***** Data section

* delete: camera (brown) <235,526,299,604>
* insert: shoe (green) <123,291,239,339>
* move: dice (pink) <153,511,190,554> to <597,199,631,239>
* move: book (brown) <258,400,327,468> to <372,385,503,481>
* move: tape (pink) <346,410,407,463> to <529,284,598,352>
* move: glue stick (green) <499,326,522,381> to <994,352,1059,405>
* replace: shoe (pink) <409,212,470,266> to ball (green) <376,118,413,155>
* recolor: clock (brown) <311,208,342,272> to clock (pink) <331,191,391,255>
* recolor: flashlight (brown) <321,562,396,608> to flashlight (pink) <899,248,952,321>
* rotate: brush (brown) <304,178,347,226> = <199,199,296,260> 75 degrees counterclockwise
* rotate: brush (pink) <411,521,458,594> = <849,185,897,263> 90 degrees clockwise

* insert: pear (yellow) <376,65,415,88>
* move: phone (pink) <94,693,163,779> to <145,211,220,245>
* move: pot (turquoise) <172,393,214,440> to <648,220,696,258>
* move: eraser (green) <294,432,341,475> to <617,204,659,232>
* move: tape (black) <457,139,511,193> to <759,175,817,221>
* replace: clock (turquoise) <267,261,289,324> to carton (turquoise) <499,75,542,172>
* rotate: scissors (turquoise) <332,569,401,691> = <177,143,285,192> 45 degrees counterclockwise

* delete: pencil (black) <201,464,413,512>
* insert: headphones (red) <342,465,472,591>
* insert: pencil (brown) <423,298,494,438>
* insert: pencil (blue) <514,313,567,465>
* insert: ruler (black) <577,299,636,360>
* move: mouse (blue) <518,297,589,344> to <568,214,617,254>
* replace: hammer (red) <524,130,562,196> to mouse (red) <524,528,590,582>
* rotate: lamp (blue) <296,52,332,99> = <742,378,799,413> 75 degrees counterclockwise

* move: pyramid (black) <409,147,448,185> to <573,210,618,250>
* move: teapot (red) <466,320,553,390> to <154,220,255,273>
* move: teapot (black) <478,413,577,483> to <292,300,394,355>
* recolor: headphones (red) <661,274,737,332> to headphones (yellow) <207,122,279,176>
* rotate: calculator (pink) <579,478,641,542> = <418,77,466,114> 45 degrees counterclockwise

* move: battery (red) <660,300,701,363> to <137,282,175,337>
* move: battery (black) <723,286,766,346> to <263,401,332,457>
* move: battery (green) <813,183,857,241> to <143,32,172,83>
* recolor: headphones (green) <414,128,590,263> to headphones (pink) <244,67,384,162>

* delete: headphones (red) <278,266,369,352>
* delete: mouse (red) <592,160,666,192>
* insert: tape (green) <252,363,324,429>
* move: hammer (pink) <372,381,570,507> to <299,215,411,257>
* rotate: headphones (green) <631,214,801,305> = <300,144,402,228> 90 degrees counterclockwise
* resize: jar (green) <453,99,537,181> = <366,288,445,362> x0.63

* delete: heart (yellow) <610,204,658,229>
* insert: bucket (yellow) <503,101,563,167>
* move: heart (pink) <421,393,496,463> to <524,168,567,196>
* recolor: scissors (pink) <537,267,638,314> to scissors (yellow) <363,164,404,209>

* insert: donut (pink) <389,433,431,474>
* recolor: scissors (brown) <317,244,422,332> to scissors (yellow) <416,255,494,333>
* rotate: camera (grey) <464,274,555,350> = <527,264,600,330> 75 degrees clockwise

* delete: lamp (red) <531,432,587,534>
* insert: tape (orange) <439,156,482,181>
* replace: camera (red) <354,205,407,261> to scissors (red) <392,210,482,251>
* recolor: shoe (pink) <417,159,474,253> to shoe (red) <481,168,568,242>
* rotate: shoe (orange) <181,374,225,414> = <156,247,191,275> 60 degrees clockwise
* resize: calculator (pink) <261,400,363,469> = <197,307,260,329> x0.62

**********

What are the lines, exactly as written above, from the line with "<153,511,190,554> to <597,199,631,239>" to the line with "ball (green) <376,118,413,155>", both included? Output only those.

* move: dice (pink) <153,511,190,554> to <597,199,631,239>
* move: book (brown) <258,400,327,468> to <372,385,503,481>
* move: tape (pink) <346,410,407,463> to <529,284,598,352>
* move: glue stick (green) <499,326,522,381> to <994,352,1059,405>
* replace: shoe (pink) <409,212,470,266> to ball (green) <376,118,413,155>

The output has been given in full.